Find every line in the records below that holds the word "NAND", and copy it out.
[RECORDS — start]
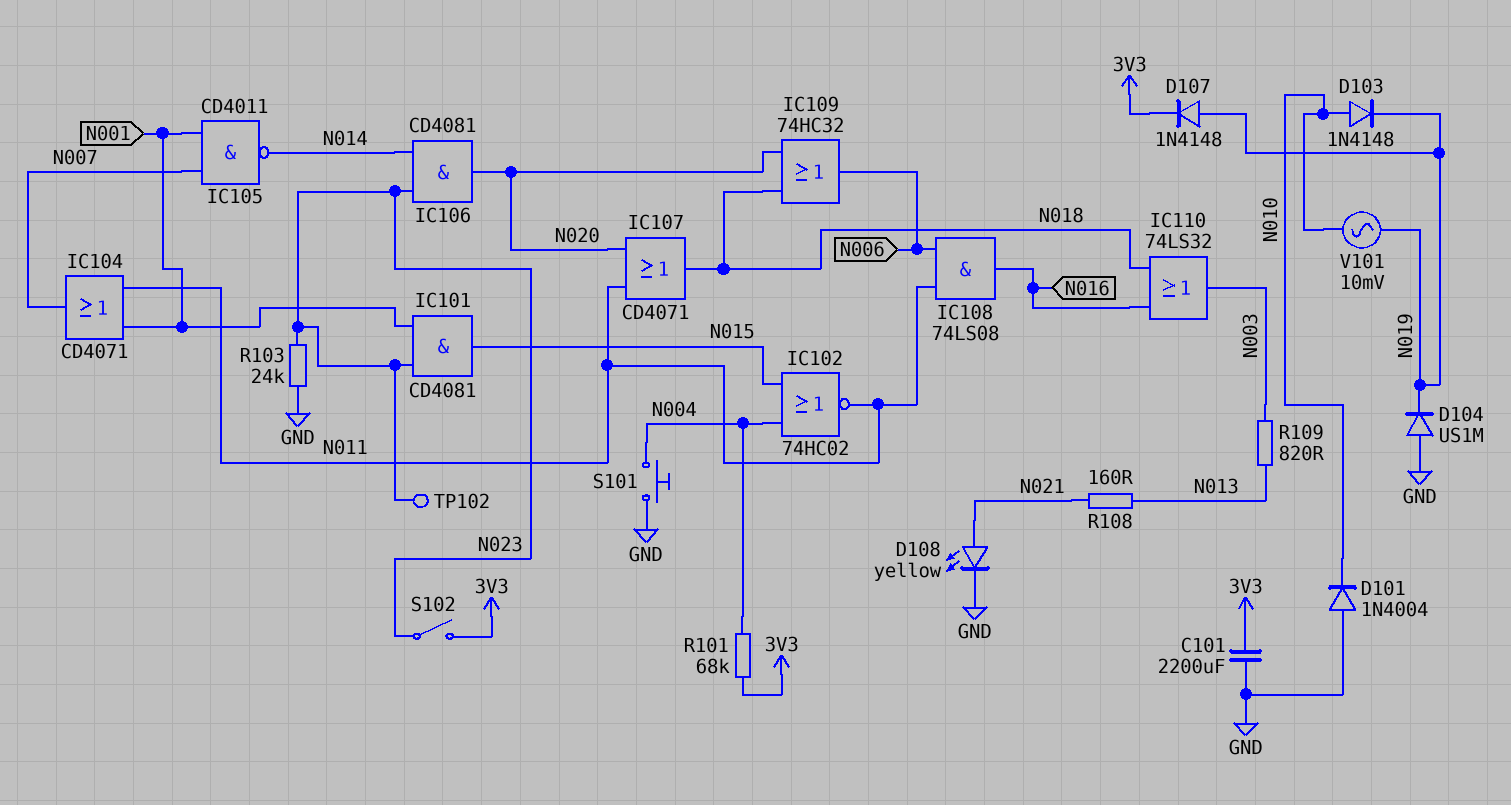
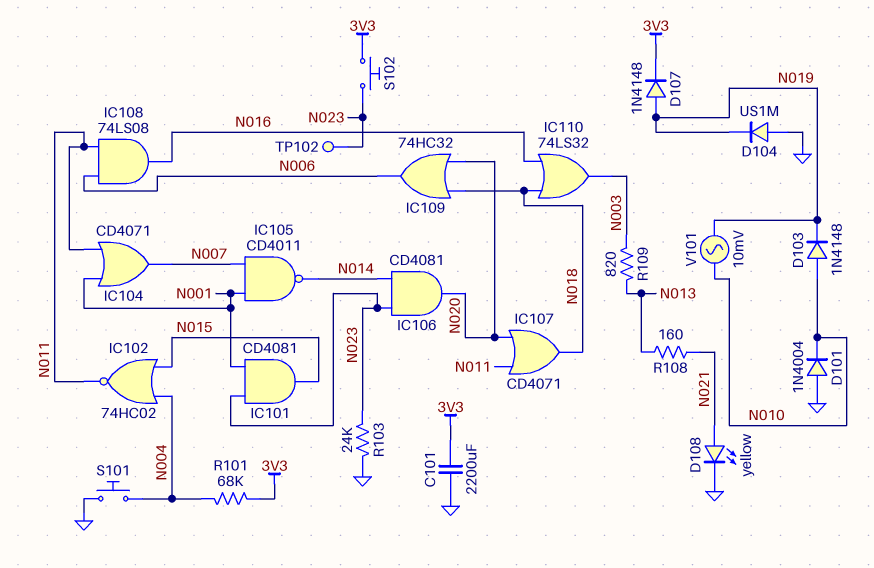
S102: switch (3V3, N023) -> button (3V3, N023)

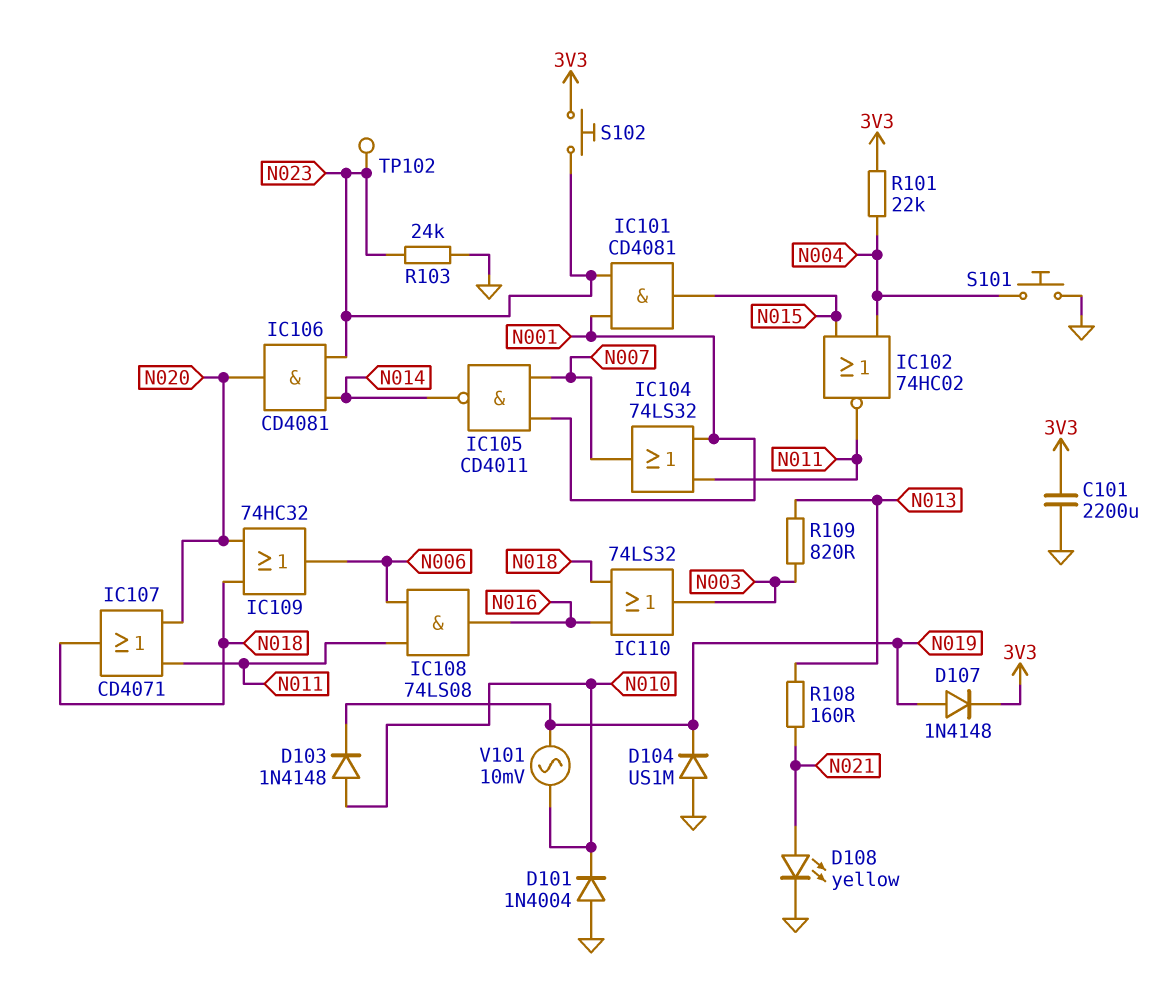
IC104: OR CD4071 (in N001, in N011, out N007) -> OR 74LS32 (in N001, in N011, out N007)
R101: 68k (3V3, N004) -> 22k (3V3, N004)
[RECORDS — finish]
[RECORDS — start]
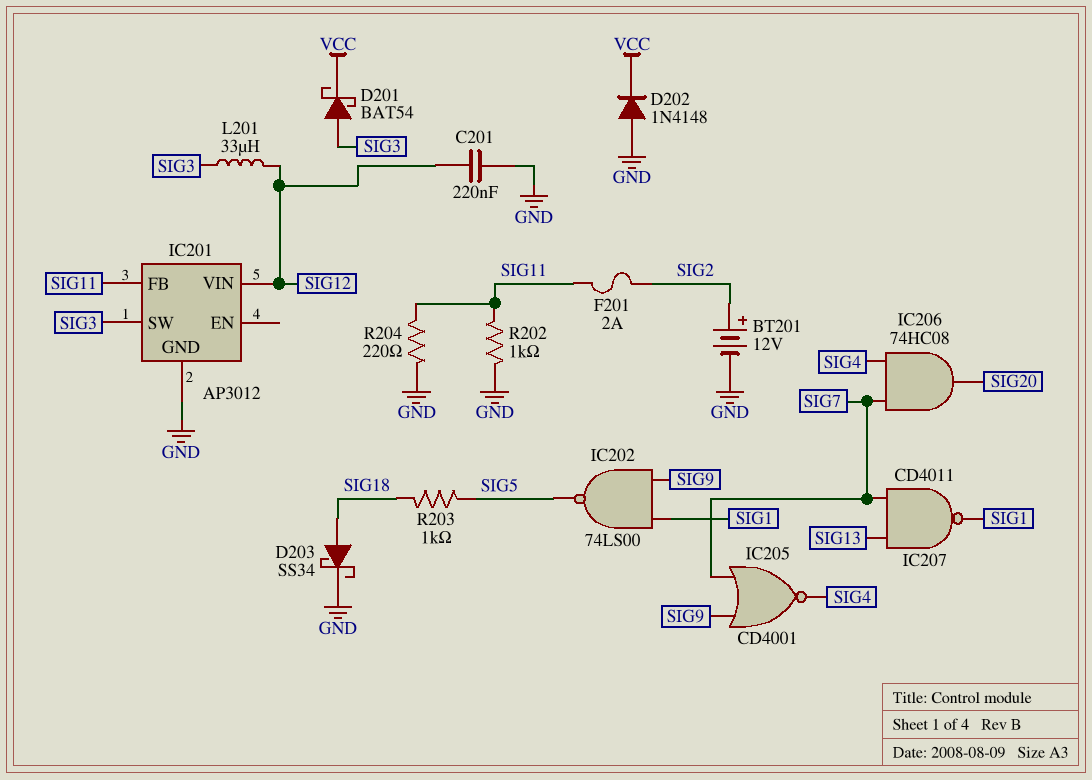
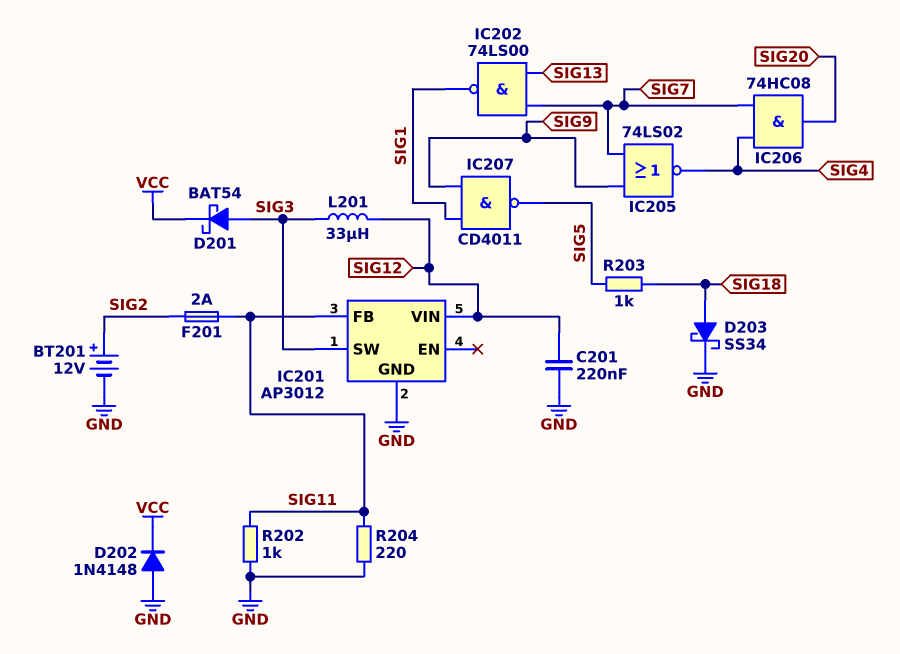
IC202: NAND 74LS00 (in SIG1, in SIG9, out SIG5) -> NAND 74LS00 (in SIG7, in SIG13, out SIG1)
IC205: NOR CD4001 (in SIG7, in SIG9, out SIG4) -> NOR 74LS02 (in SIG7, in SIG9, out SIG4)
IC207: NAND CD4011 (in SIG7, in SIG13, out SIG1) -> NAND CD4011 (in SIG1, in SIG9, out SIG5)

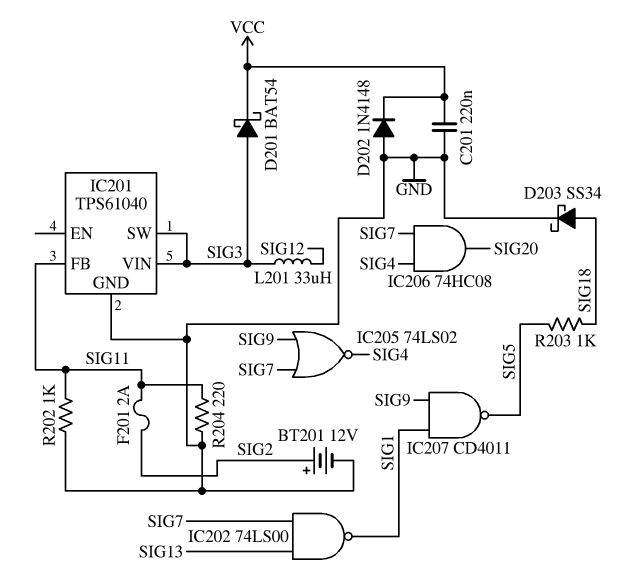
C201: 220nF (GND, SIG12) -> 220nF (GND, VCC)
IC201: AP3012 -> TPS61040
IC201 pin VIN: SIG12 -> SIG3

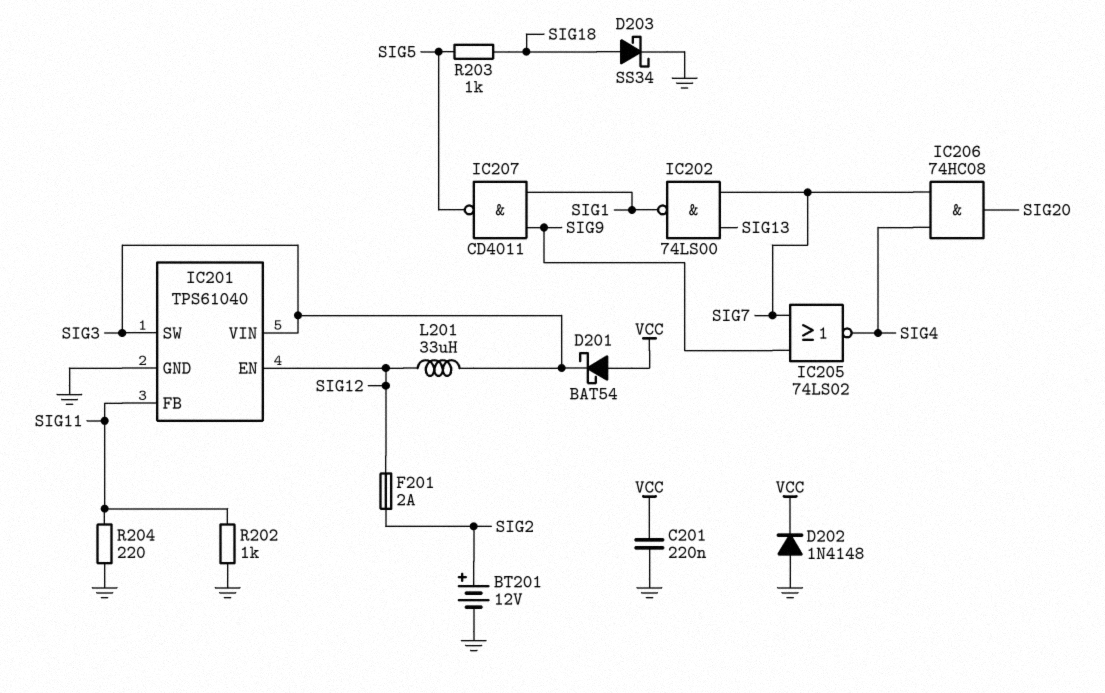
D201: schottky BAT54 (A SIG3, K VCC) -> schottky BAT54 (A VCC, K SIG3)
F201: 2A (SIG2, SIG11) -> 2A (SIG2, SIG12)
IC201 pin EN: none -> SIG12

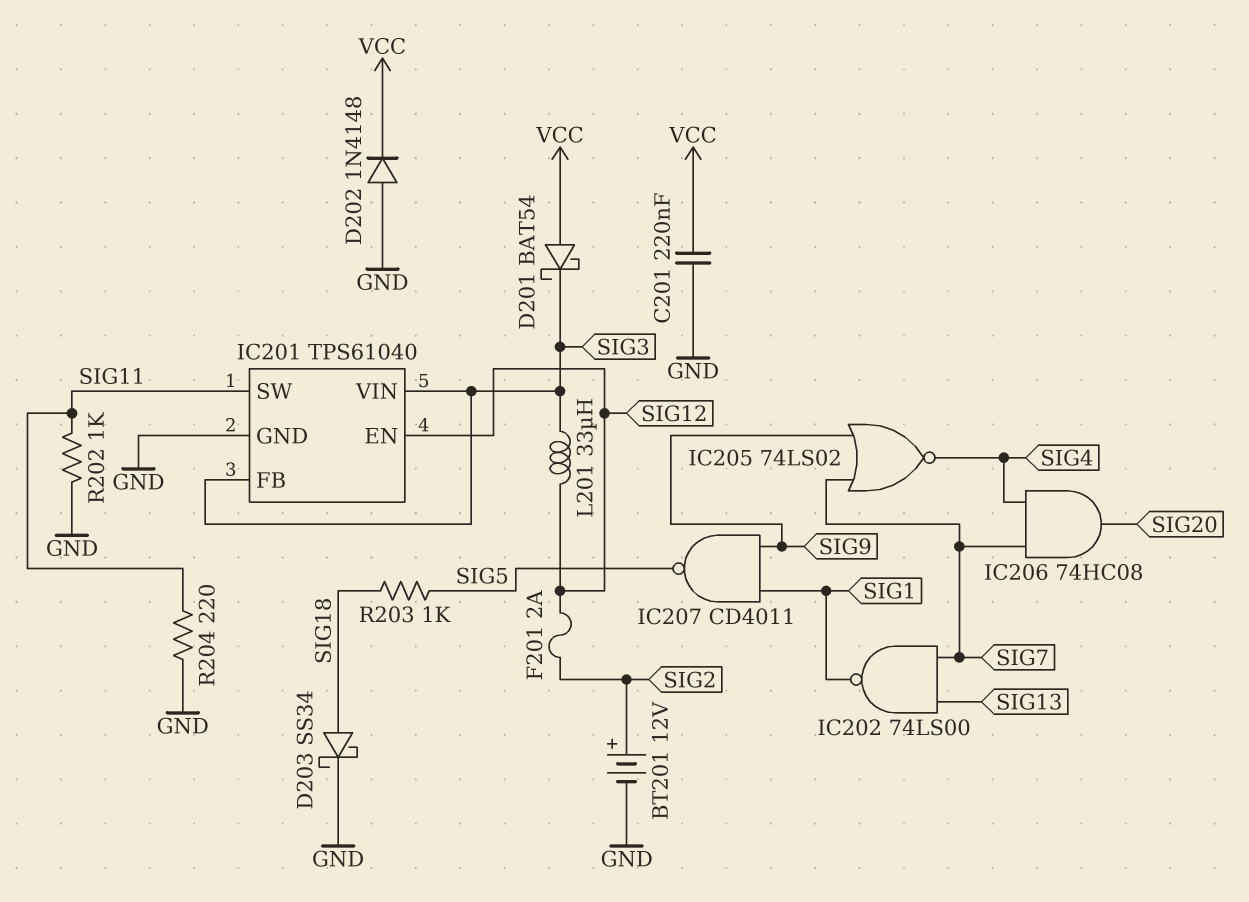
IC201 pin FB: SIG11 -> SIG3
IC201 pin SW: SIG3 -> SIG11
[RECORDS — finish]
[RECORDS — start]
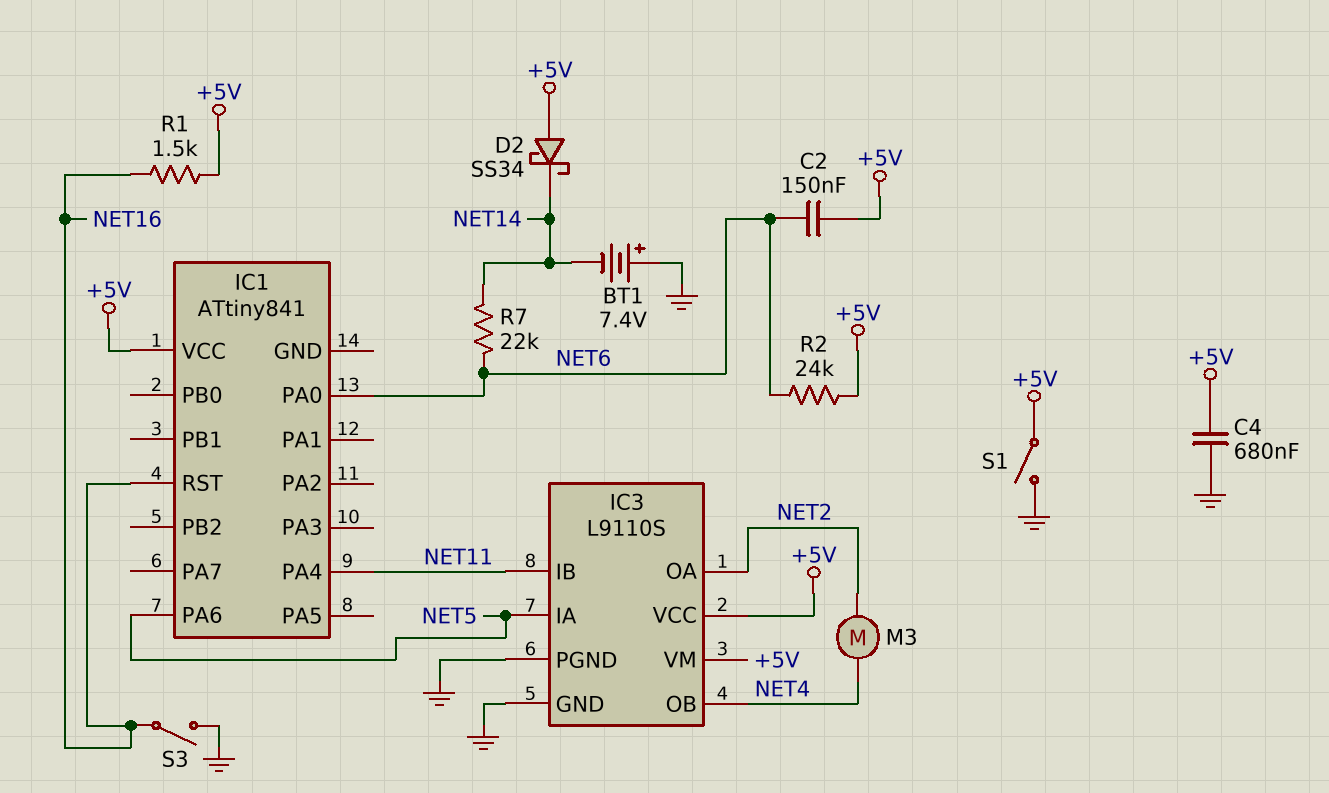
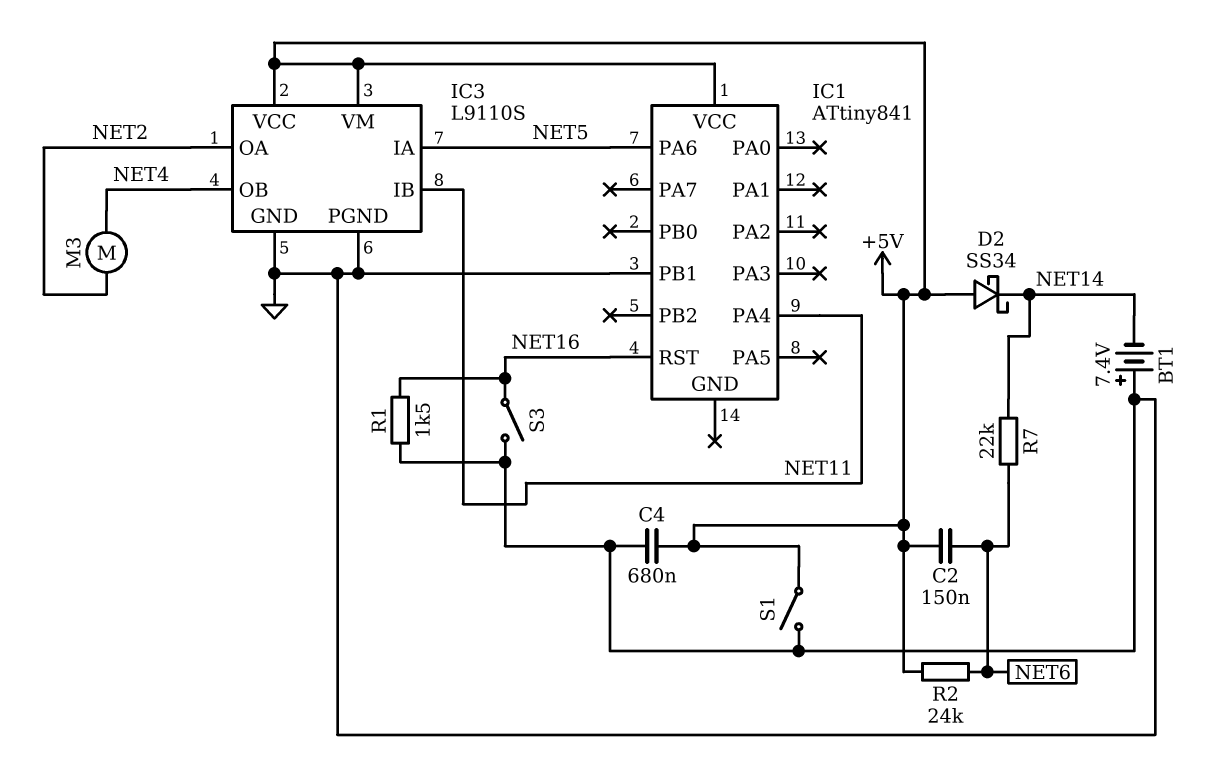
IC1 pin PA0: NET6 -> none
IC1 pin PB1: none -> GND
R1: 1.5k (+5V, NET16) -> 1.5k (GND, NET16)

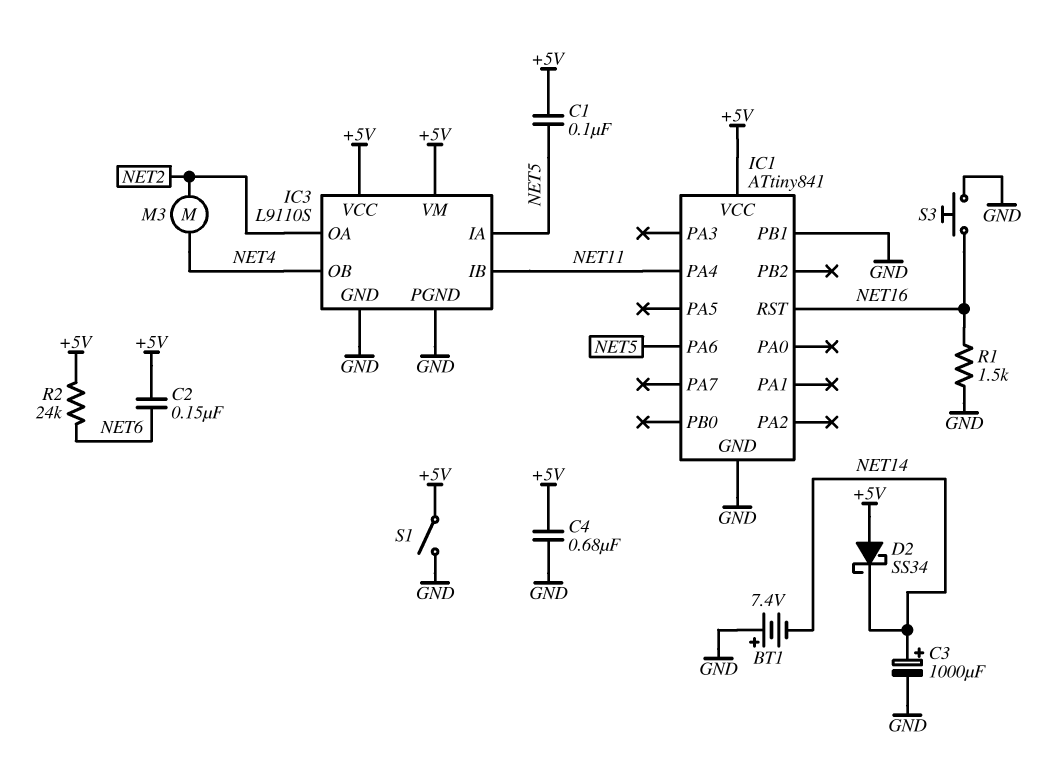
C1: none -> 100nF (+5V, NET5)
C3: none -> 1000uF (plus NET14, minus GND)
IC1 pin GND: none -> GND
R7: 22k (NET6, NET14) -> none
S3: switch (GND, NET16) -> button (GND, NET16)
[RECORDS — finish]
## ANSWER TO THIS TASK
IC202: NAND 74LS00 (in SIG1, in SIG9, out SIG5) -> NAND 74LS00 (in SIG7, in SIG13, out SIG1)
IC207: NAND CD4011 (in SIG7, in SIG13, out SIG1) -> NAND CD4011 (in SIG1, in SIG9, out SIG5)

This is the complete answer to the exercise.